◆ What to produce ◆
No pictures, everything else exact: set down the entries in full.
##### Supplied material
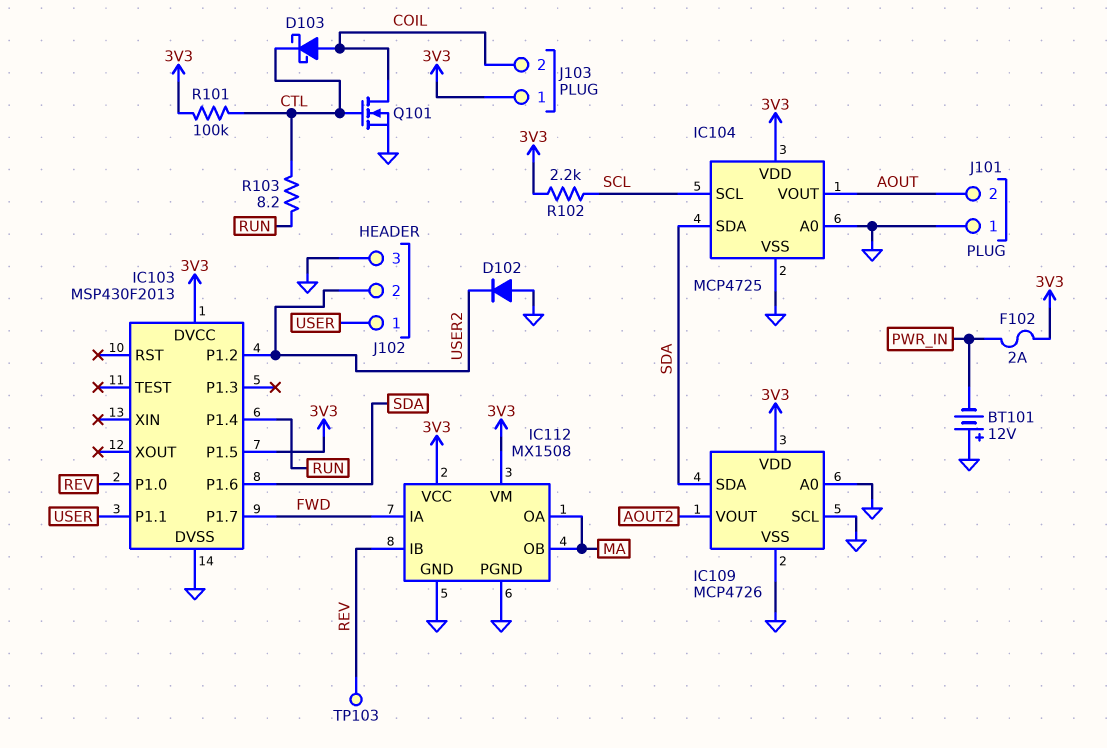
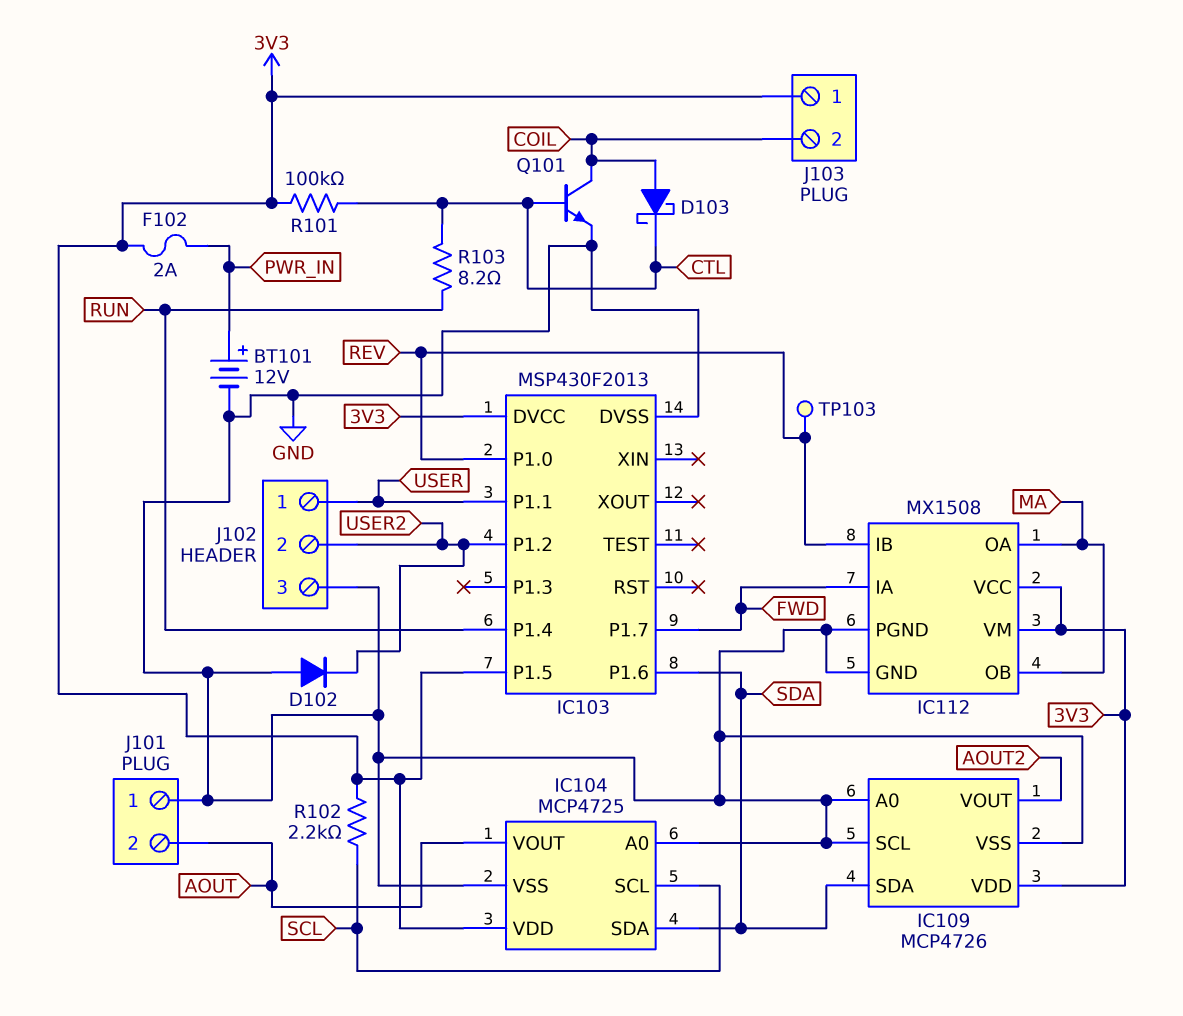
BT101: 12V (plus GND, minus PWR_IN) -> 12V (plus PWR_IN, minus GND)
Q101: NMOS (G CTL, D COIL, S GND) -> NPN (B CTL, C COIL, E GND)

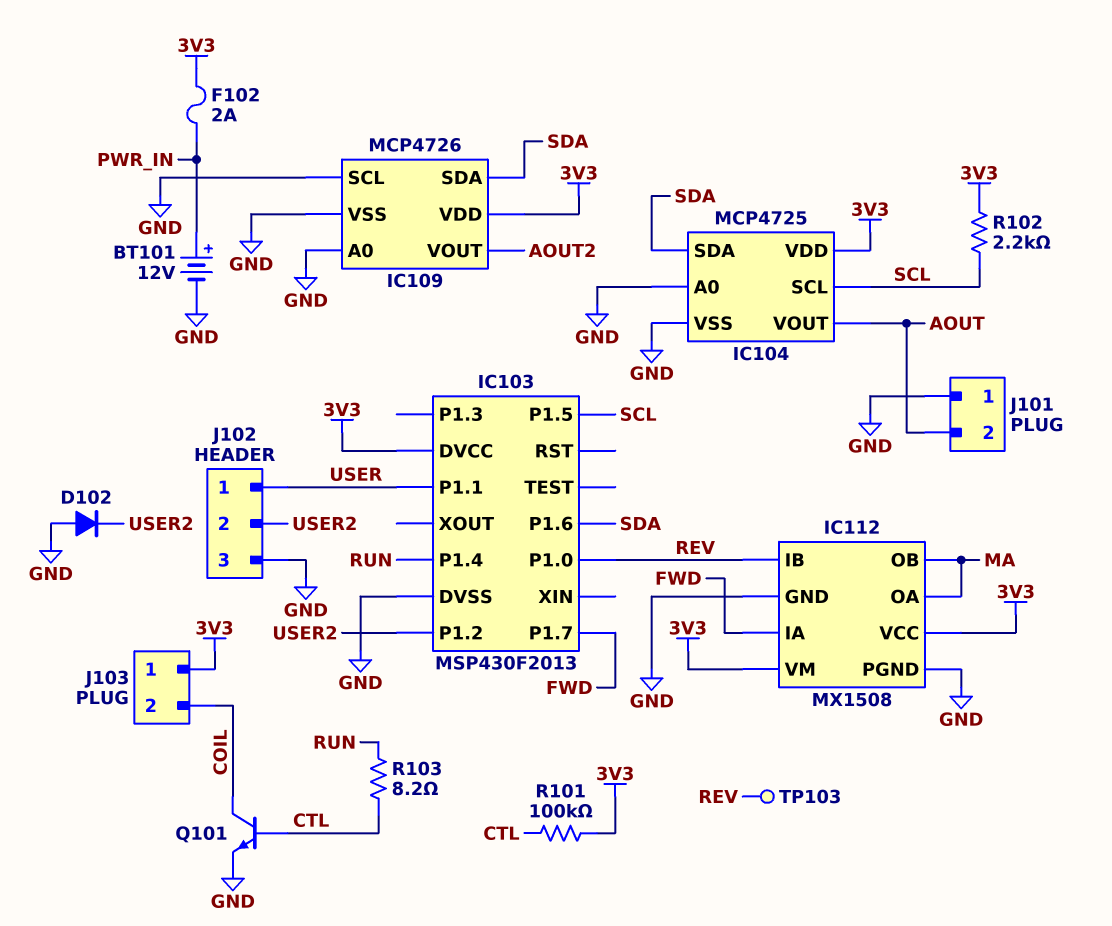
D103: schottky (A COIL, K CTL) -> none
IC103 pin P1.5: 3V3 -> SCL

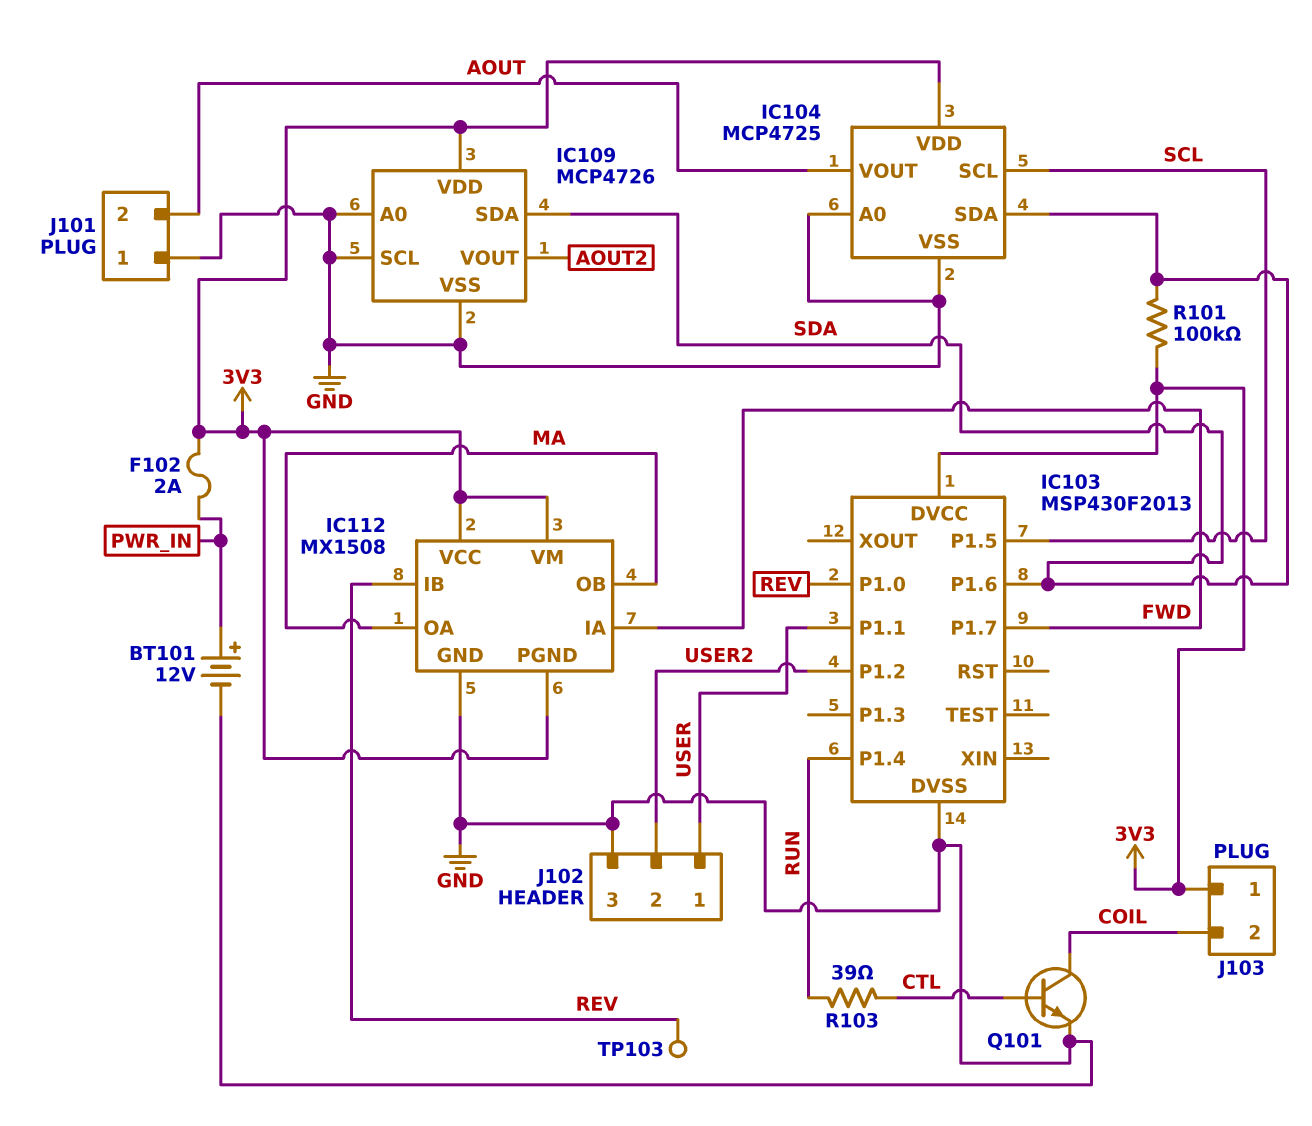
D102: diode (A GND, K USER2) -> none
IC112 pin PGND: GND -> 3V3
R101: 100k (3V3, CTL) -> 100k (3V3, SDA)
R102: 2.2k (3V3, SCL) -> none
R103: 8.2 (CTL, RUN) -> 39 (CTL, RUN)

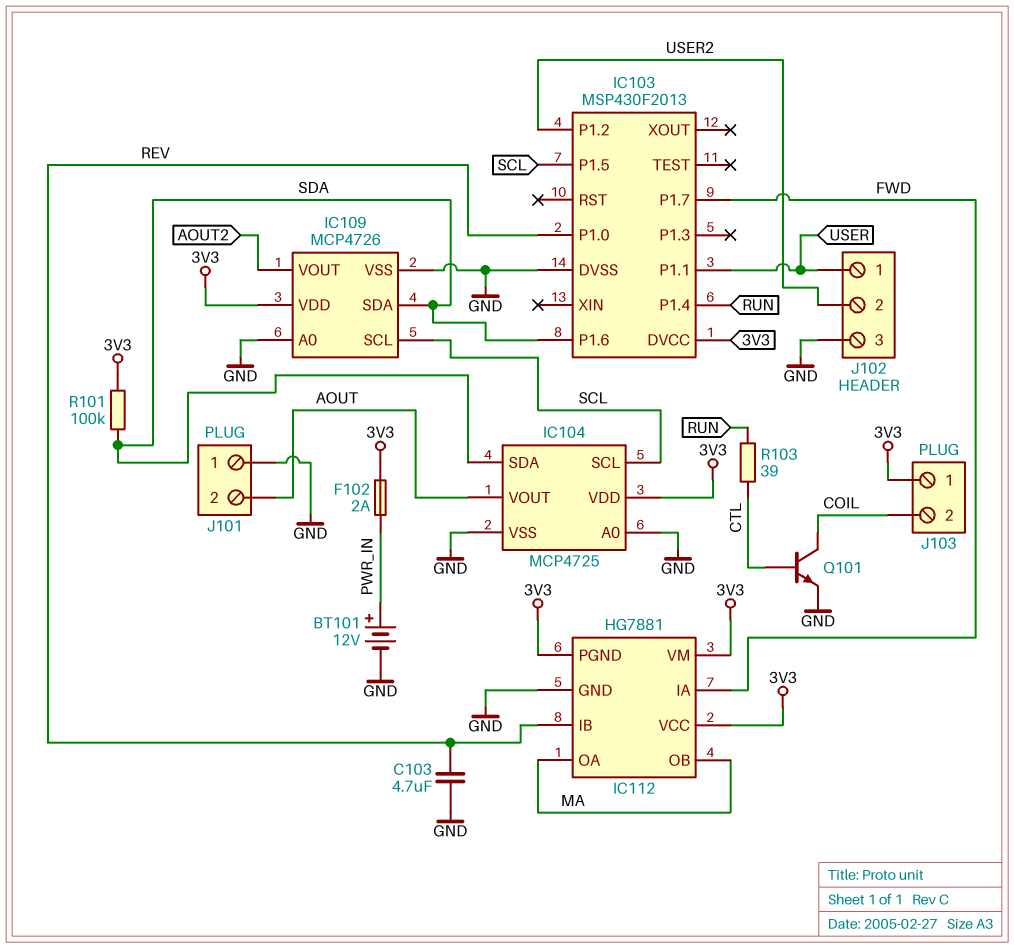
C103: none -> 4.7uF (GND, REV)
IC109 pin SCL: GND -> SCL
IC112: MX1508 -> HG7881
TP103: test point (REV) -> none

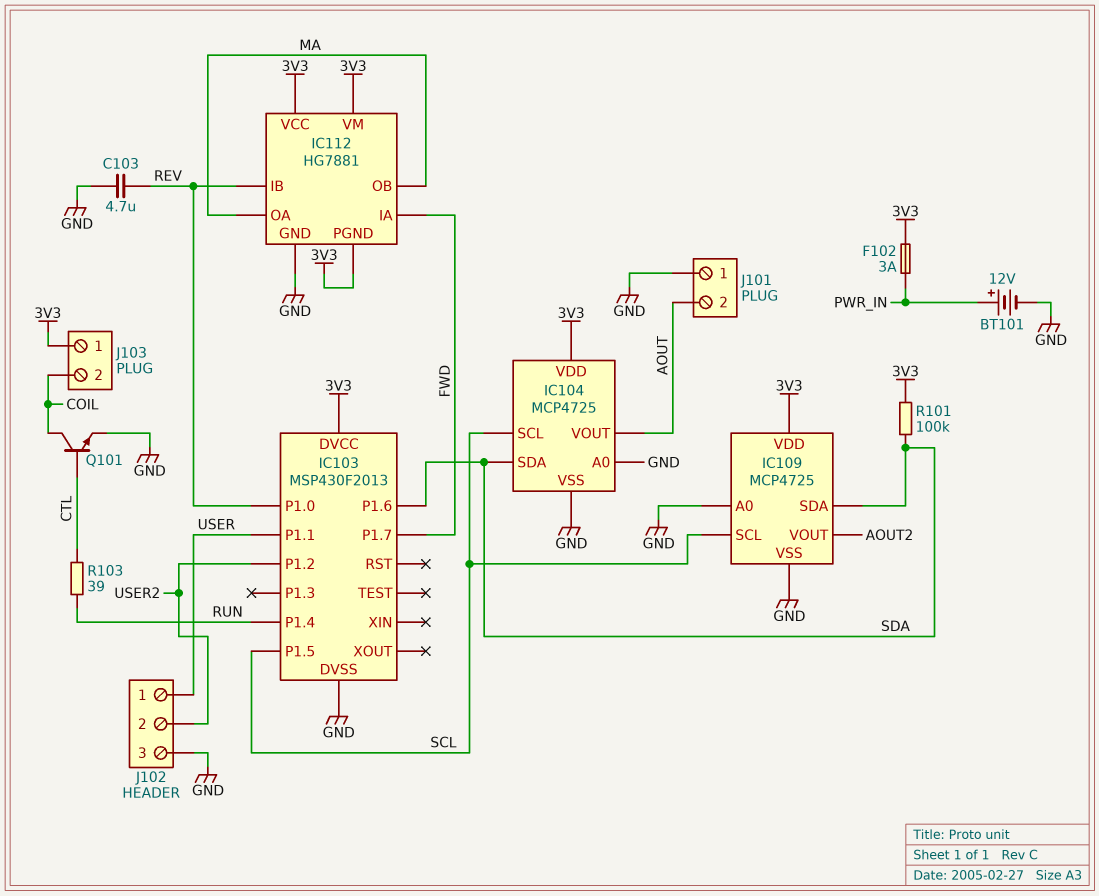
F102: 2A (3V3, PWR_IN) -> 3A (3V3, PWR_IN)
IC109: MCP4726 -> MCP4725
##########
◆ Solution to the exercise ◆
BT101: 12V (plus GND, minus PWR_IN) -> 12V (plus PWR_IN, minus GND)
Q101: NMOS (G CTL, D COIL, S GND) -> NPN (B CTL, C COIL, E GND)

D103: schottky (A COIL, K CTL) -> none
IC103 pin P1.5: 3V3 -> SCL

D102: diode (A GND, K USER2) -> none
IC112 pin PGND: GND -> 3V3
R101: 100k (3V3, CTL) -> 100k (3V3, SDA)
R102: 2.2k (3V3, SCL) -> none
R103: 8.2 (CTL, RUN) -> 39 (CTL, RUN)

C103: none -> 4.7uF (GND, REV)
IC109 pin SCL: GND -> SCL
IC112: MX1508 -> HG7881
TP103: test point (REV) -> none

F102: 2A (3V3, PWR_IN) -> 3A (3V3, PWR_IN)
IC109: MCP4726 -> MCP4725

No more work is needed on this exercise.